── ENTRIES PROVIDED

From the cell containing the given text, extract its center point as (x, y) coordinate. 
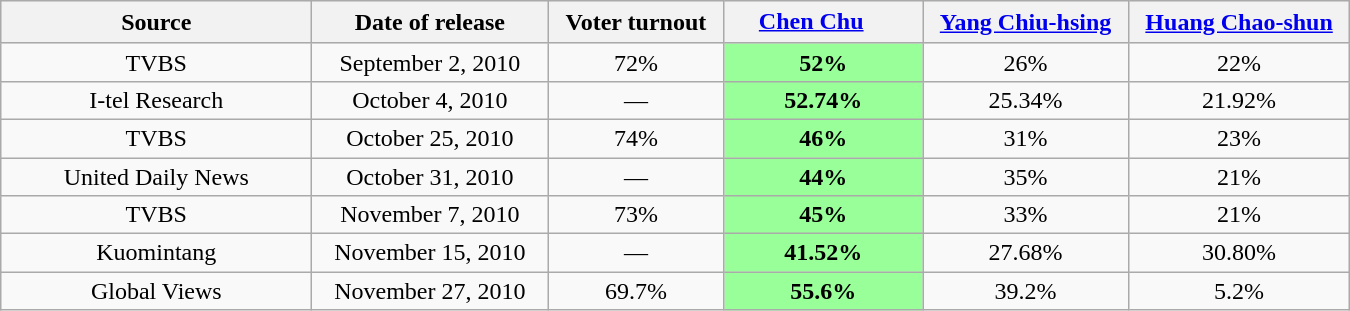
Global Views (156, 291)
52% (824, 62)
25.34% (1025, 100)
Kuomintang (156, 253)
5.2% (1240, 291)
September 2, 2010 (430, 62)
46% (824, 138)
33% (1025, 215)
35% (1025, 177)
27.68% (1025, 253)
October 25, 2010 (430, 138)
Yang Chiu-hsing (1025, 22)
45% (824, 215)
55.6% (824, 291)
Voter turnout (636, 22)
26% (1025, 62)
October 31, 2010 (430, 177)
72% (636, 62)
November 15, 2010 (430, 253)
41.52% (824, 253)
November 27, 2010 (430, 291)
44% (824, 177)
I-tel Research (156, 100)
United Daily News (156, 177)
74% (636, 138)
73% (636, 215)
52.74% (824, 100)
23% (1240, 138)
October 4, 2010 (430, 100)
30.80% (1240, 253)
39.2% (1025, 291)
69.7% (636, 291)
November 7, 2010 (430, 215)
22% (1240, 62)
Source (156, 22)
31% (1025, 138)
21.92% (1240, 100)
Date of release (430, 22)
Chen Chu (824, 22)
Huang Chao-shun (1240, 22)
Return the (X, Y) coordinate for the center point of the cell that contains the specified text.  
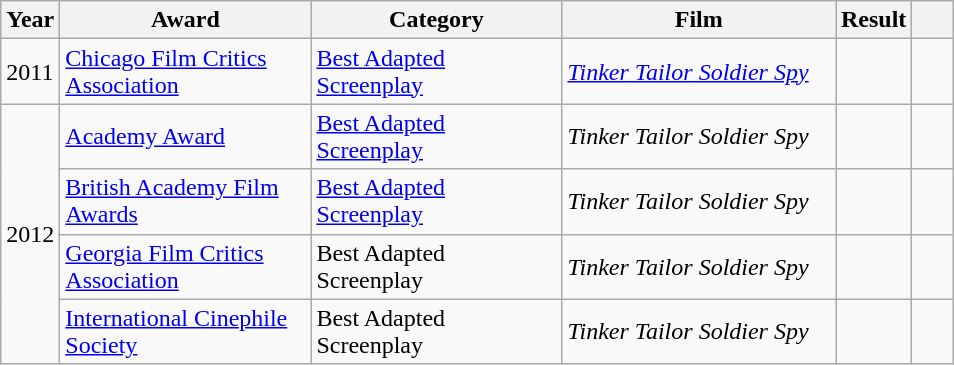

────

> _REQUIREMENTS_
Copy every line of the data above verbatim, leaving out the pictures.

> _IN RESPONSE_
From the cell containing the given text, extract its center point as (x, y) coordinate. 
Global Views (156, 291)
52% (824, 62)
25.34% (1025, 100)
Kuomintang (156, 253)
5.2% (1240, 291)
September 2, 2010 (430, 62)
46% (824, 138)
33% (1025, 215)
35% (1025, 177)
27.68% (1025, 253)
October 25, 2010 (430, 138)
Yang Chiu-hsing (1025, 22)
45% (824, 215)
55.6% (824, 291)
Voter turnout (636, 22)
26% (1025, 62)
October 31, 2010 (430, 177)
72% (636, 62)
November 15, 2010 (430, 253)
41.52% (824, 253)
November 27, 2010 (430, 291)
44% (824, 177)
I-tel Research (156, 100)
United Daily News (156, 177)
74% (636, 138)
73% (636, 215)
52.74% (824, 100)
23% (1240, 138)
October 4, 2010 (430, 100)
30.80% (1240, 253)
39.2% (1025, 291)
69.7% (636, 291)
November 7, 2010 (430, 215)
22% (1240, 62)
Source (156, 22)
31% (1025, 138)
21.92% (1240, 100)
Date of release (430, 22)
Chen Chu (824, 22)
Huang Chao-shun (1240, 22)
Return the (X, Y) coordinate for the center point of the cell that contains the specified text.  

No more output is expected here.